Revision tracking records:
********************
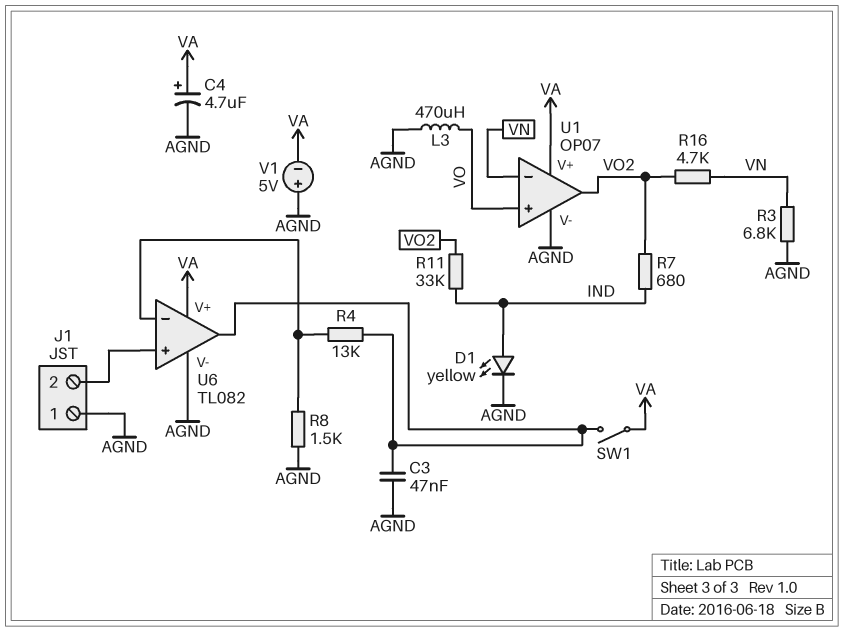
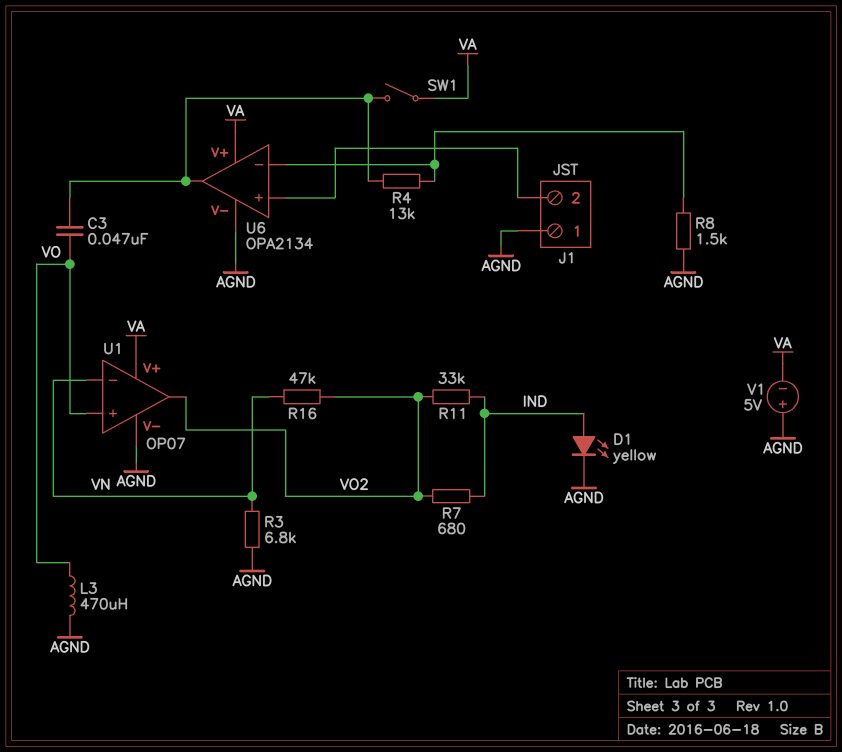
C3: 47nF (AGND, U6/out) -> 47nF (U6/out, VO)
C4: 4.7uF (plus VA, minus AGND) -> none
R16: 4.7k (VN, VO2) -> 47k (VN, VO2)
U6: TL082 -> OPA2134

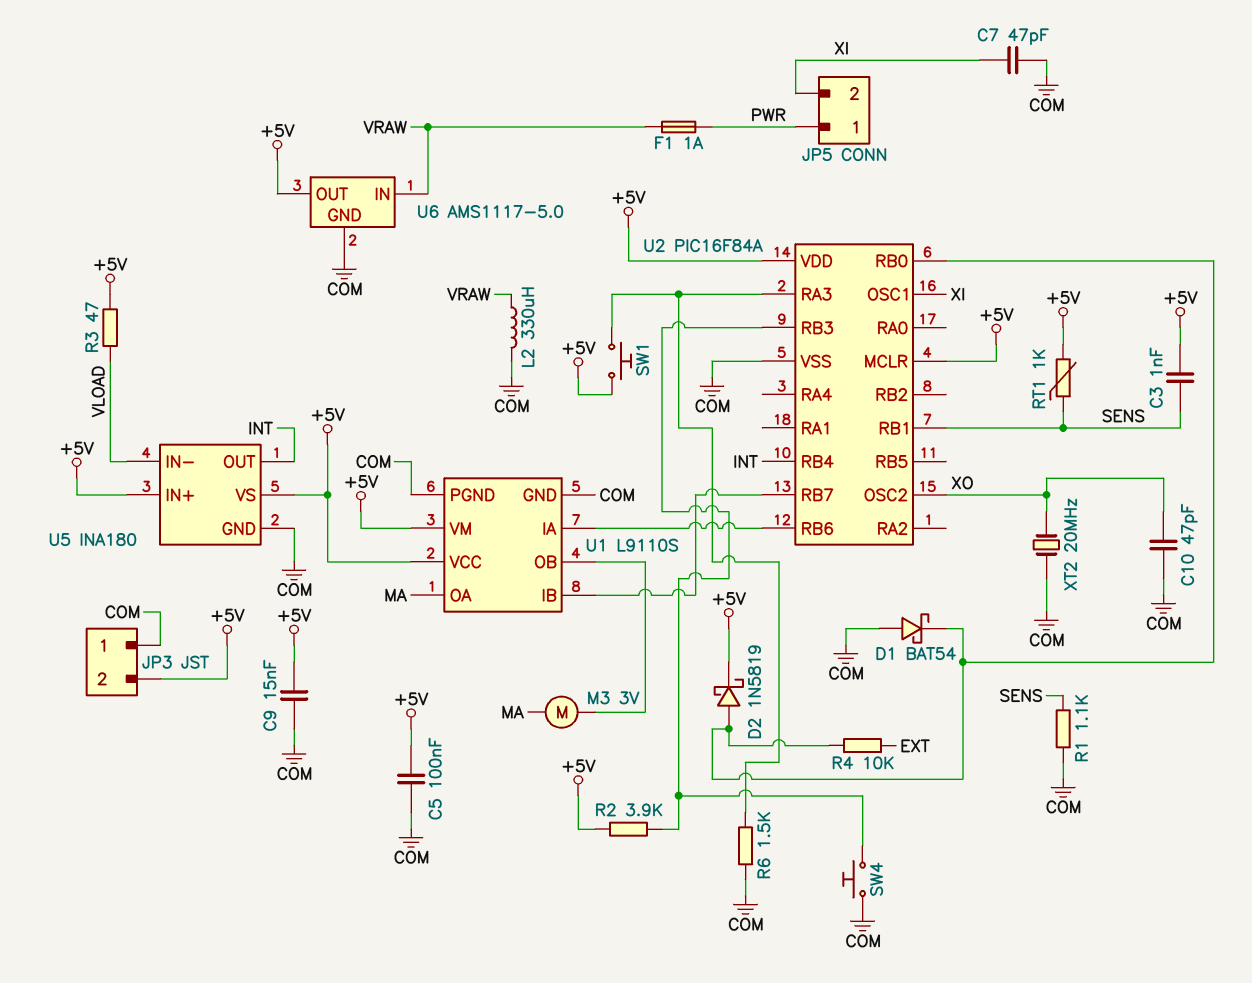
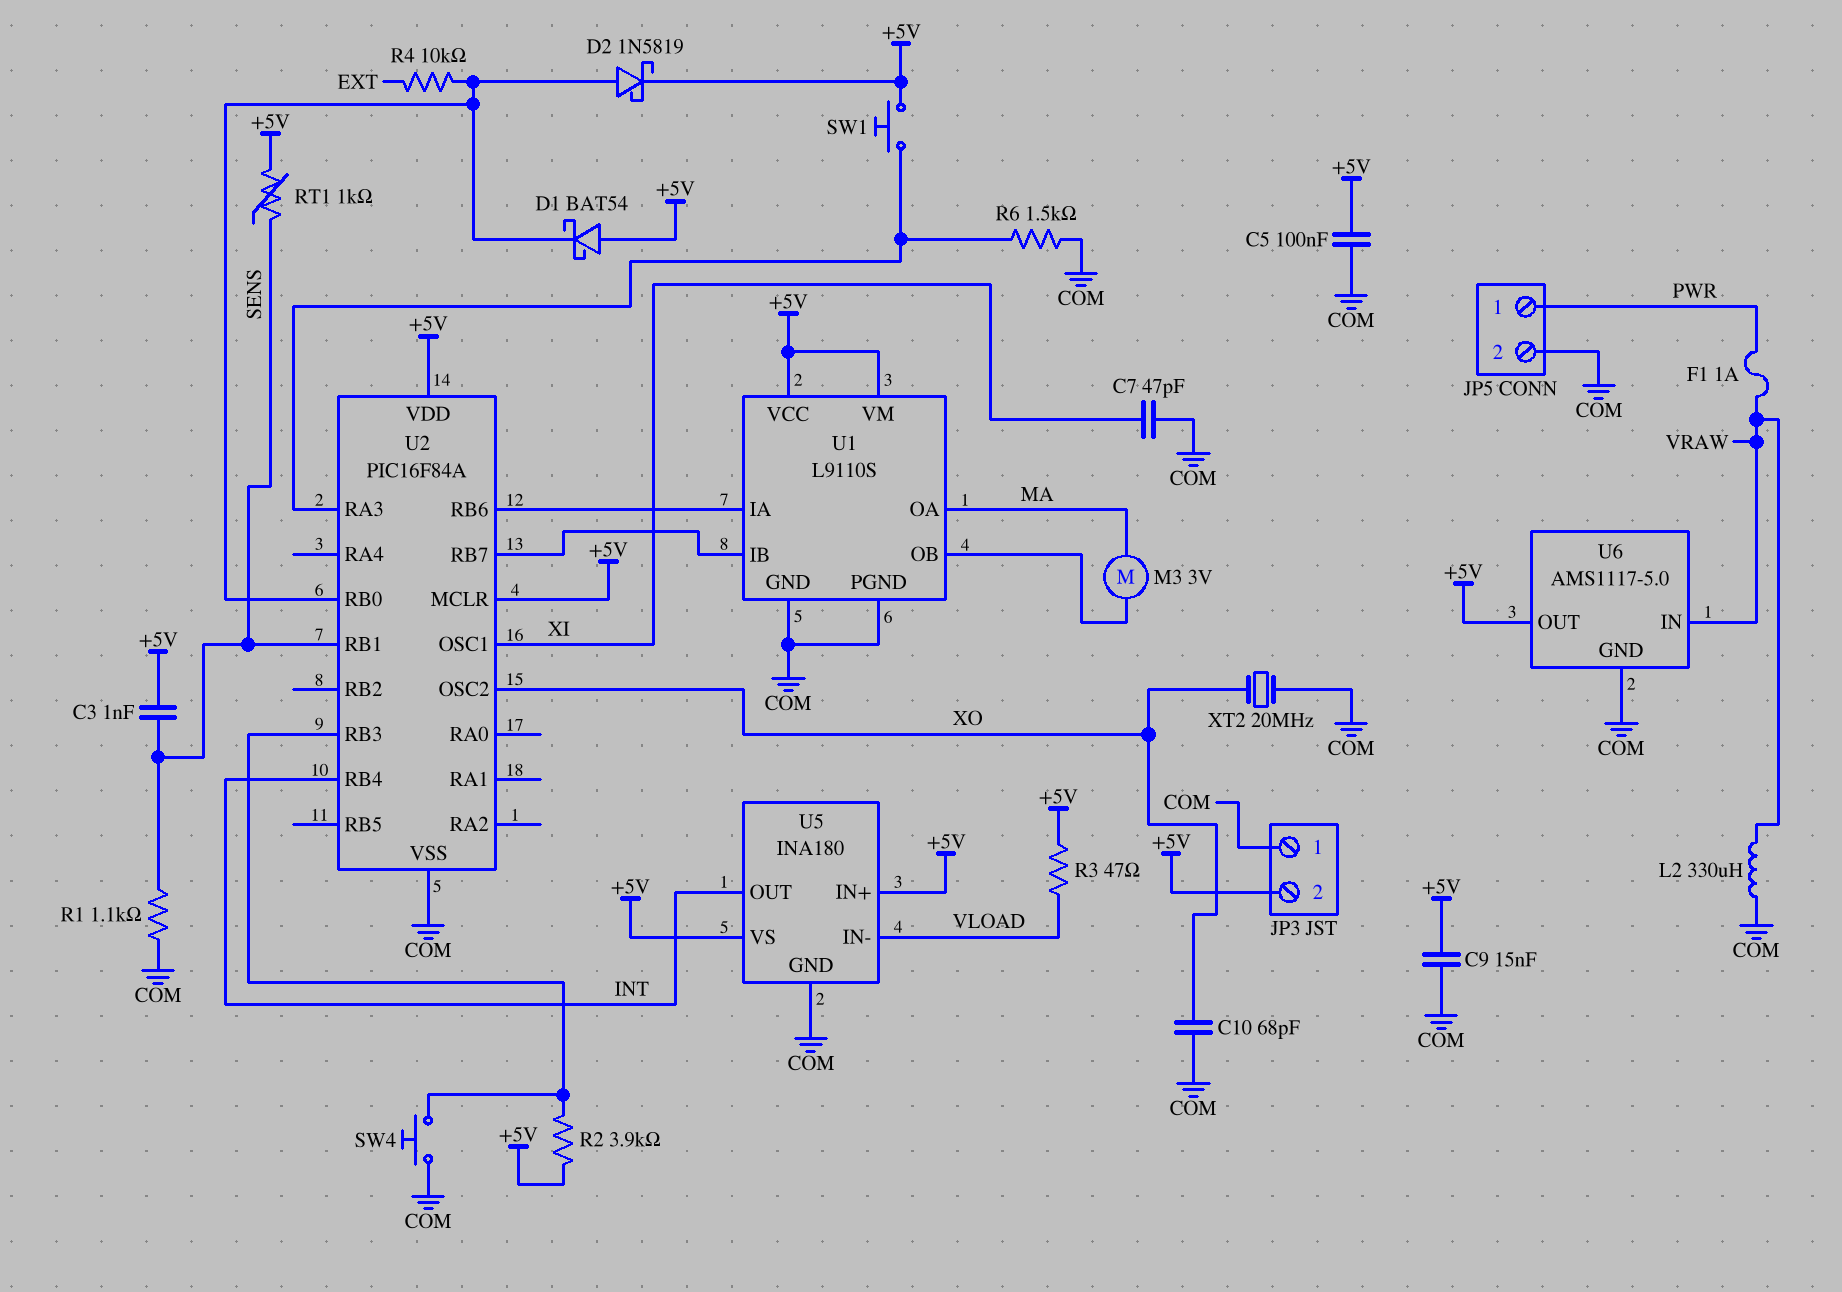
C10: 47pF (COM, XO) -> 68pF (COM, XO)
D1: schottky BAT54 (A COM, K U2/RB0) -> schottky BAT54 (A +5V, K U2/RB0)
JP5 pin 2: XI -> COM

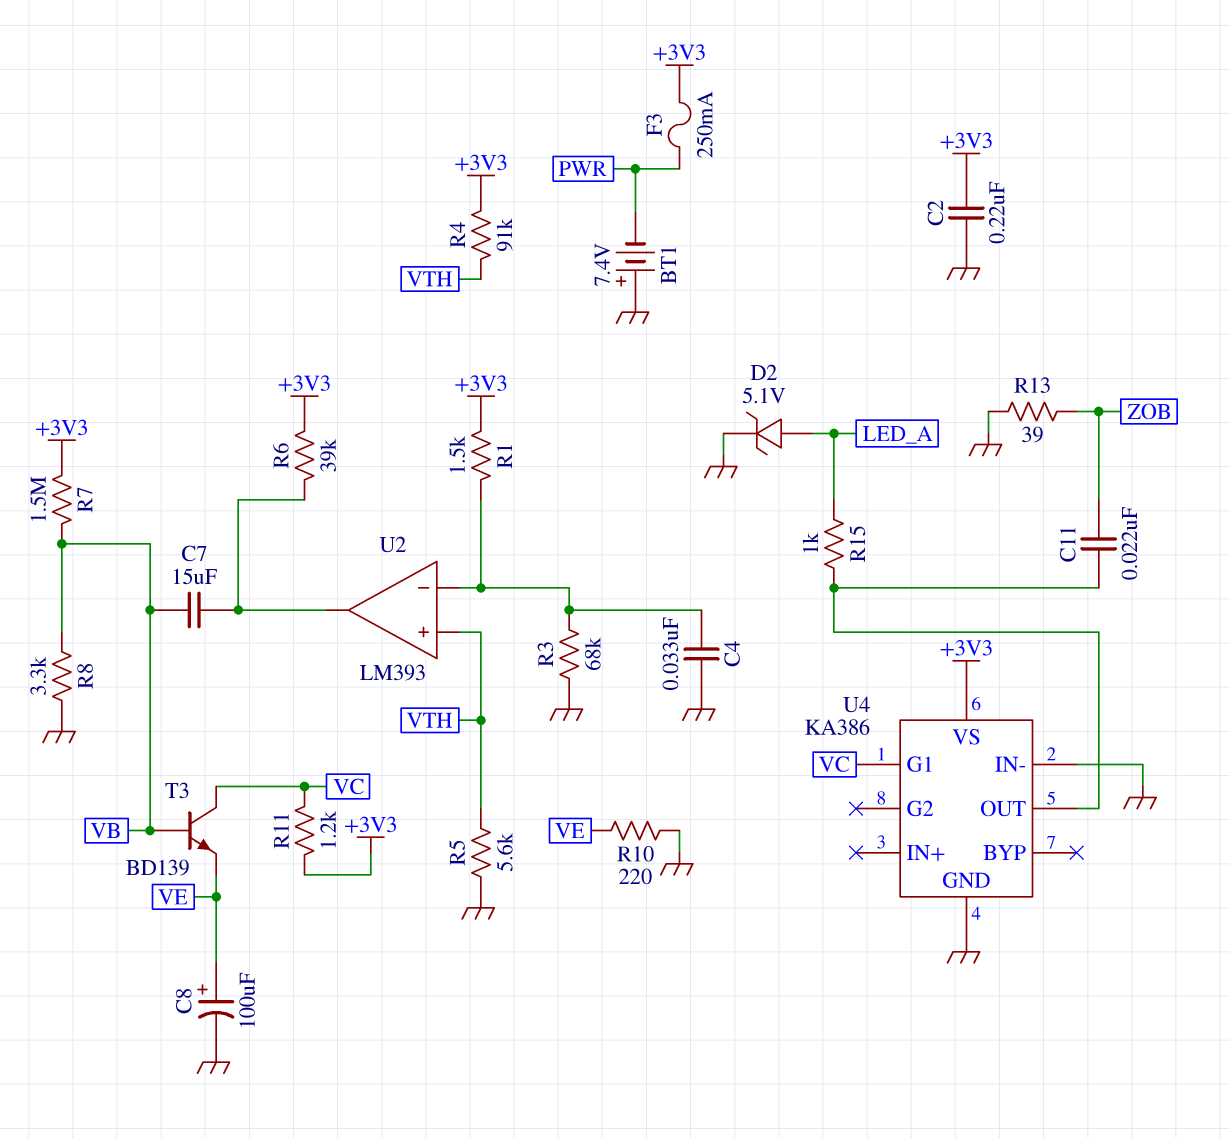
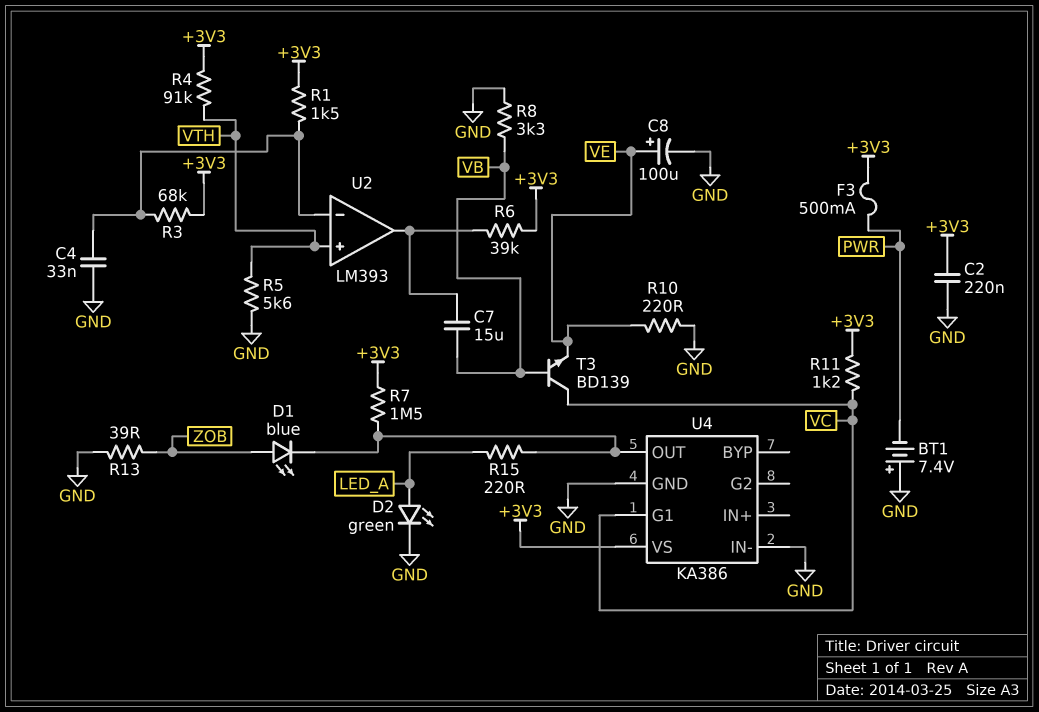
C11: 22nF (U4/OUT, ZOB) -> none
D1: none -> LED blue (A ZOB, K U4/OUT)
D2: zener 5.1V (A LED_A, K GND) -> LED green (A LED_A, K GND)
F3: 250mA (+3V3, PWR) -> 500mA (+3V3, PWR)
R3: 68k (GND, U2/in-) -> 68k (+3V3, U2/in-)
R7: 1.5M (+3V3, VB) -> 1.5M (+3V3, U4/OUT)
R15: 1k (LED_A, U4/OUT) -> 220 (LED_A, U4/OUT)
********************
_Exercise_
Return every line holding the word "AGND" from the records.

_Exercise response_
C3: 47nF (AGND, U6/out) -> 47nF (U6/out, VO)
C4: 4.7uF (plus VA, minus AGND) -> none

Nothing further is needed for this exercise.